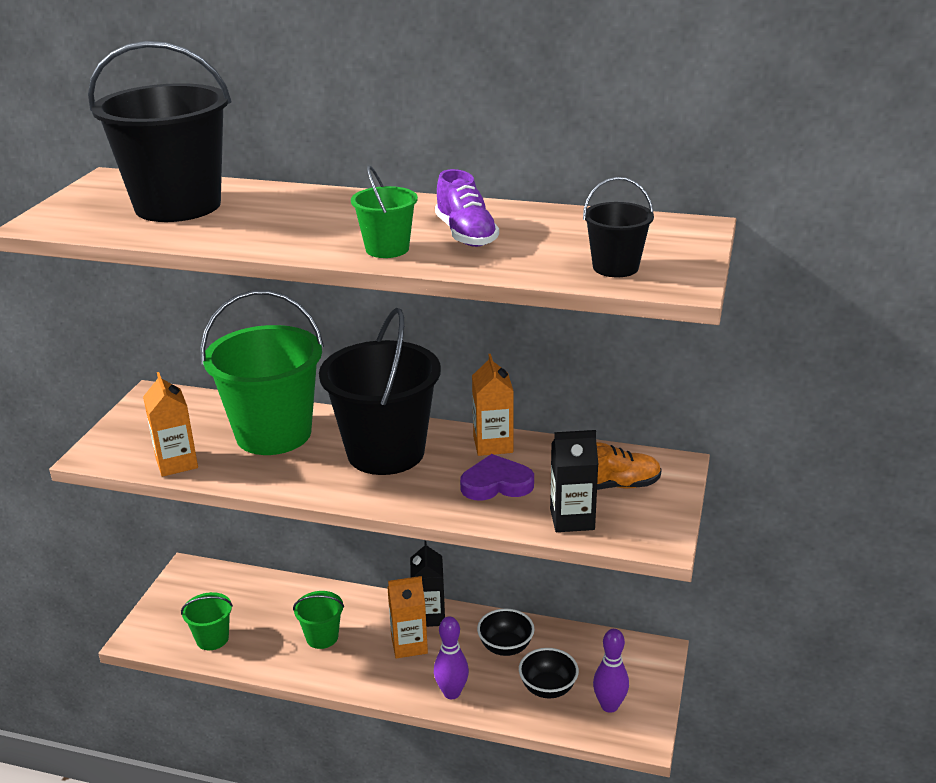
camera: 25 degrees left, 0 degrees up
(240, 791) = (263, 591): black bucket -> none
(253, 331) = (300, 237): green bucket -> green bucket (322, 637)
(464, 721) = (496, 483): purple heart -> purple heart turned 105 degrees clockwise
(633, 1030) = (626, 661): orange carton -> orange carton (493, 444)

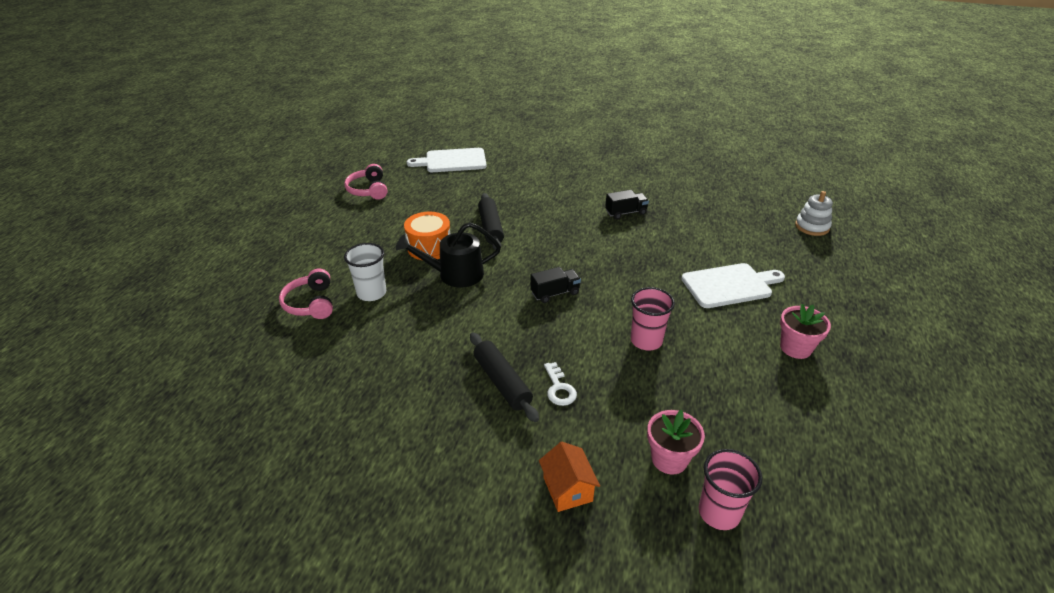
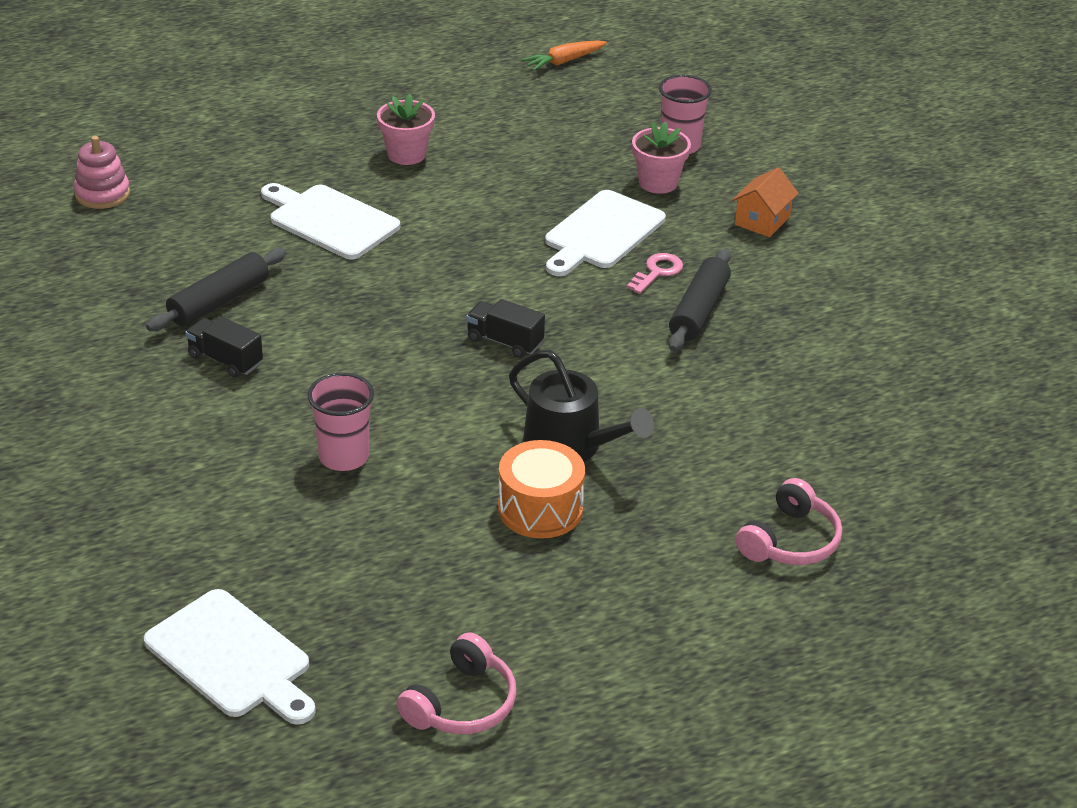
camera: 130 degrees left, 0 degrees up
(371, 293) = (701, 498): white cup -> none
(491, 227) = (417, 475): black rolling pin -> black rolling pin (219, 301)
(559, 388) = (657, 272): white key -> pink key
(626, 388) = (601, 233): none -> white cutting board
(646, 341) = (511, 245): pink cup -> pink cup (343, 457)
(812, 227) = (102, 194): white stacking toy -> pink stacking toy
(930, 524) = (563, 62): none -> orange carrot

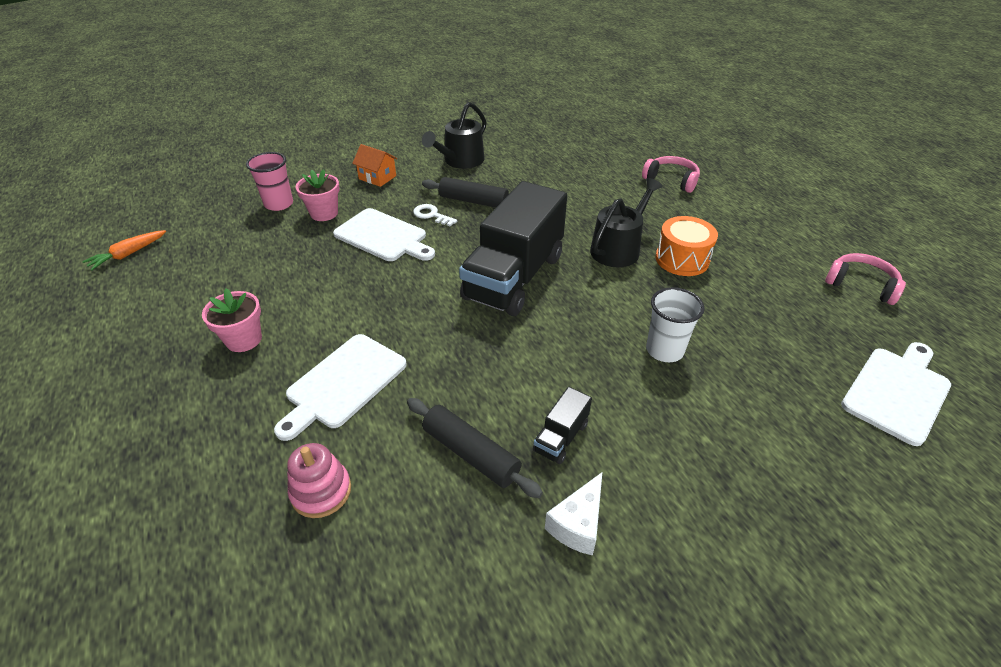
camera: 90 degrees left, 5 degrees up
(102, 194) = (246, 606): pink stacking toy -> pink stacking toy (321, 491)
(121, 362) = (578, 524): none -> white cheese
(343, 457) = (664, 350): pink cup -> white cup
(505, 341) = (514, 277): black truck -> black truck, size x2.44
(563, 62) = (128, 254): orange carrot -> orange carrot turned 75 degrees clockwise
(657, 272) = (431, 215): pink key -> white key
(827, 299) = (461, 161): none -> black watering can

——————————

How many of the lines above include the word "stacking"? Give that number without comment.

-- EXERCISE OUTPUT --
2